▶ _ACTION ITEM_:
You are to retype exactly the line with "(528, 679) = (106, 79): purple" and every line after it in the entries below.
BEGIN GIVEN ENTRIES
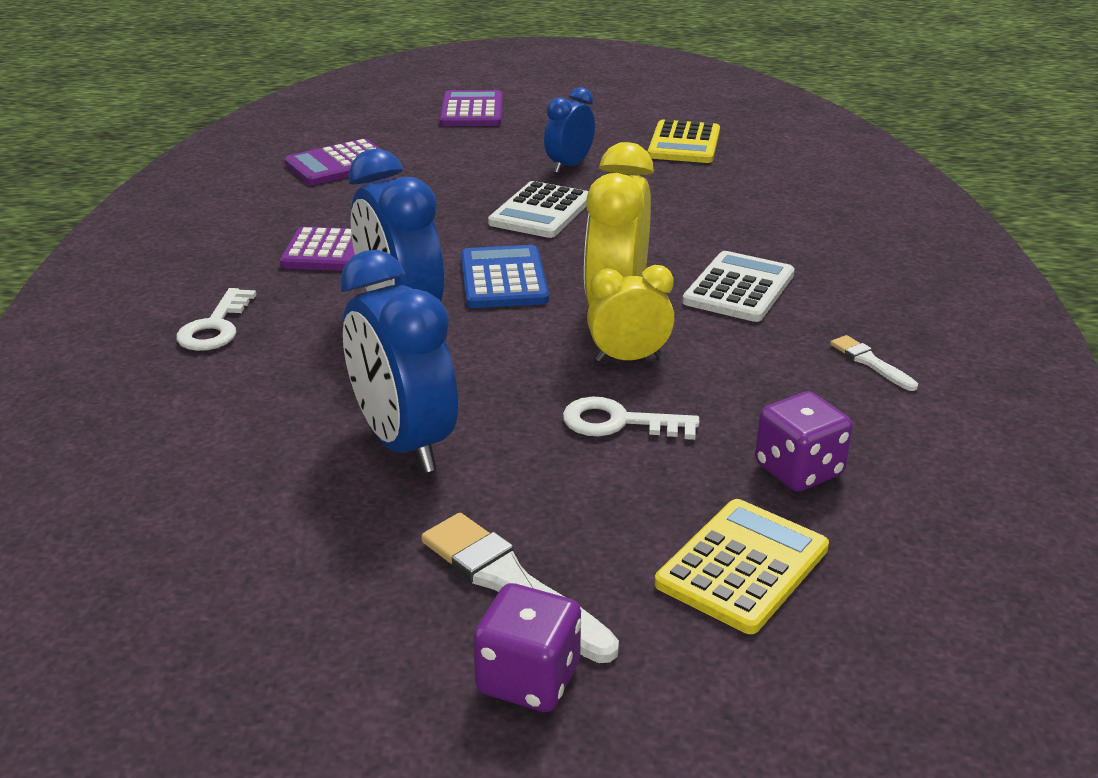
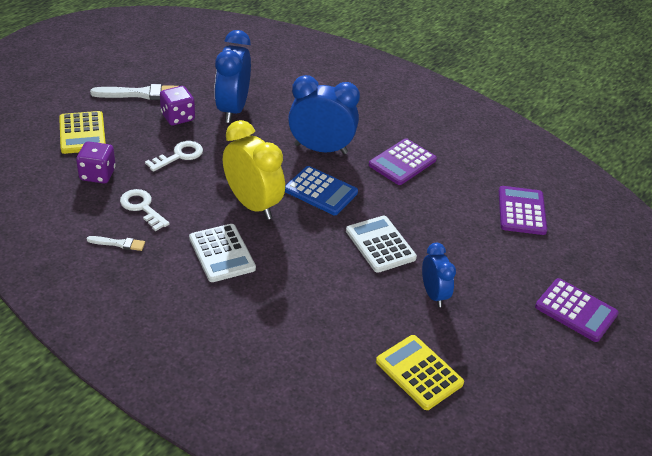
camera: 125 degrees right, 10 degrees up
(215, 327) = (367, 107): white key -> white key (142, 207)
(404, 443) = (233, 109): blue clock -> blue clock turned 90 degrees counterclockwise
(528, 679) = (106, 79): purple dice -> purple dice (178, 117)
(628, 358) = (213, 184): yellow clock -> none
END GIVEN ENTRIES
▶ _OUTPUT OF THE TASK_:
(528, 679) = (106, 79): purple dice -> purple dice (178, 117)
(628, 358) = (213, 184): yellow clock -> none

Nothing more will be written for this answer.